Action item: Please repeat the lines below, exactly and only, from the one that holds "to <277, 266>" through the one that holds "- miska/zielony <446, 482>".

-- Materials provided follows --

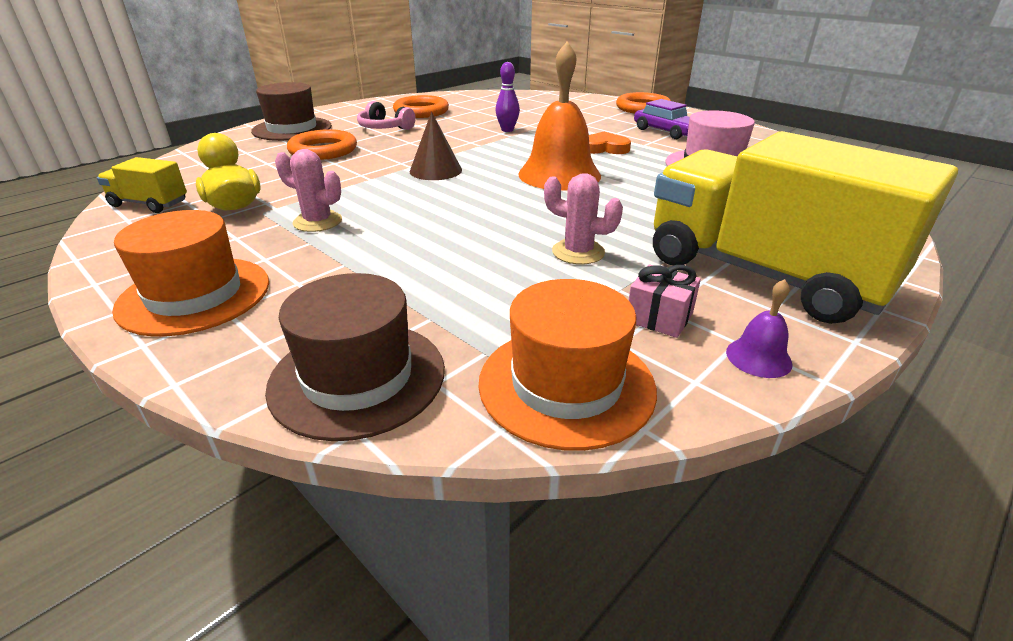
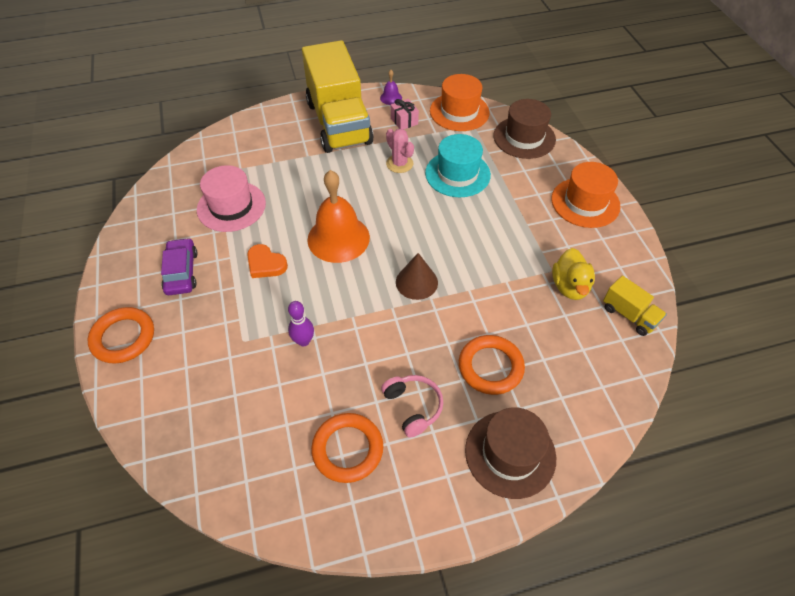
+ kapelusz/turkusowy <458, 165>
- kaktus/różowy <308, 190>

-- Materials provided concluded --
-- Materials provided follows --

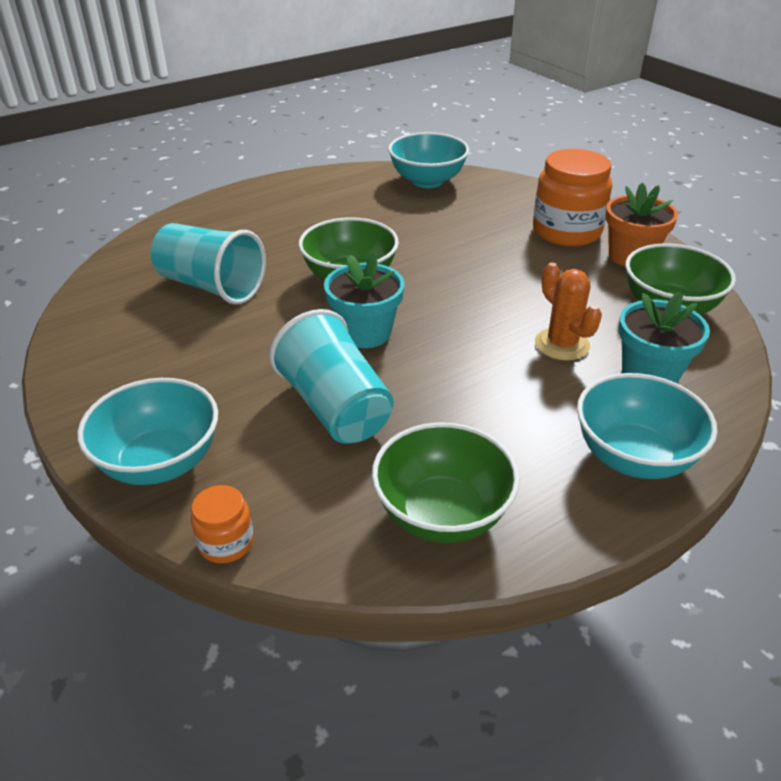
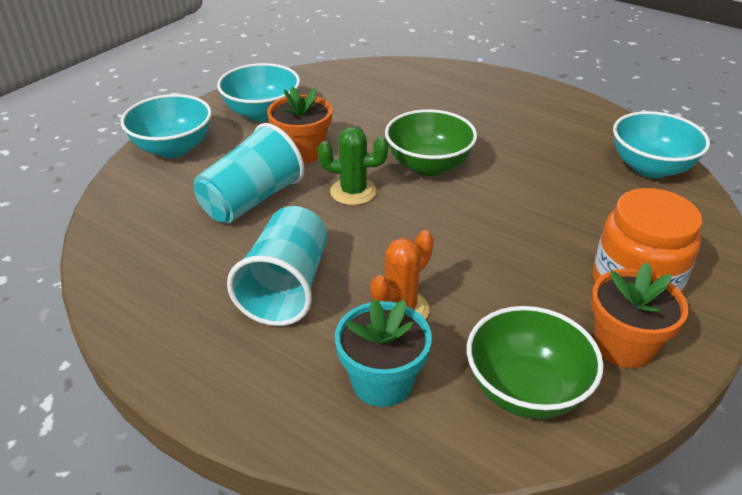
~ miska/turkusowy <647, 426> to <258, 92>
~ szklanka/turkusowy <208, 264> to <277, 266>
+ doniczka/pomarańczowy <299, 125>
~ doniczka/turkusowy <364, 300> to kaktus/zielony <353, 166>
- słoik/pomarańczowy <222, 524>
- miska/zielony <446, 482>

-- Materials provided concluded --

Exercise result:
~ szklanka/turkusowy <208, 264> to <277, 266>
+ doniczka/pomarańczowy <299, 125>
~ doniczka/turkusowy <364, 300> to kaktus/zielony <353, 166>
- słoik/pomarańczowy <222, 524>
- miska/zielony <446, 482>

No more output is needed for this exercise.